#### DATA SECTION ####
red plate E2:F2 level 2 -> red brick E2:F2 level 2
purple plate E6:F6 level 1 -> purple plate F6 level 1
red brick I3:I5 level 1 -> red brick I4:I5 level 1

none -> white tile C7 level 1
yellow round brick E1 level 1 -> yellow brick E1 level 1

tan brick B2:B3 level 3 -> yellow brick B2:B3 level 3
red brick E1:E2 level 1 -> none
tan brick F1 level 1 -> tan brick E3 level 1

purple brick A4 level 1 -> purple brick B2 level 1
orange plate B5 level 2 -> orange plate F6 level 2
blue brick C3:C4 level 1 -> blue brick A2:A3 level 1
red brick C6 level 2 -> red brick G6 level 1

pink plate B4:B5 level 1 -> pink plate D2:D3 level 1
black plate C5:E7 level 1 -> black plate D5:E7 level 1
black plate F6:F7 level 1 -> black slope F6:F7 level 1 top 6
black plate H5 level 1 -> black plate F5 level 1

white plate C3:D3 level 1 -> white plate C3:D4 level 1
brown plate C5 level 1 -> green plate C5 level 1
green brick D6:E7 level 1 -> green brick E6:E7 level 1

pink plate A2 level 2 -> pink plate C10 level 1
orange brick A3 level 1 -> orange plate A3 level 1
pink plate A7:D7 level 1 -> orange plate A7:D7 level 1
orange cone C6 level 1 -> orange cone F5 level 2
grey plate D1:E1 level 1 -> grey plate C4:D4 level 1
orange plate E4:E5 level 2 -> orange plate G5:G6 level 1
####
### TASK TO COMPLETE
Please transcribe exactly the lines above from the line that has "black plate H5" up to and including the line that has "orange cone C6"; no other line belongs in the answer.

### FINISHED TASK
black plate H5 level 1 -> black plate F5 level 1

white plate C3:D3 level 1 -> white plate C3:D4 level 1
brown plate C5 level 1 -> green plate C5 level 1
green brick D6:E7 level 1 -> green brick E6:E7 level 1

pink plate A2 level 2 -> pink plate C10 level 1
orange brick A3 level 1 -> orange plate A3 level 1
pink plate A7:D7 level 1 -> orange plate A7:D7 level 1
orange cone C6 level 1 -> orange cone F5 level 2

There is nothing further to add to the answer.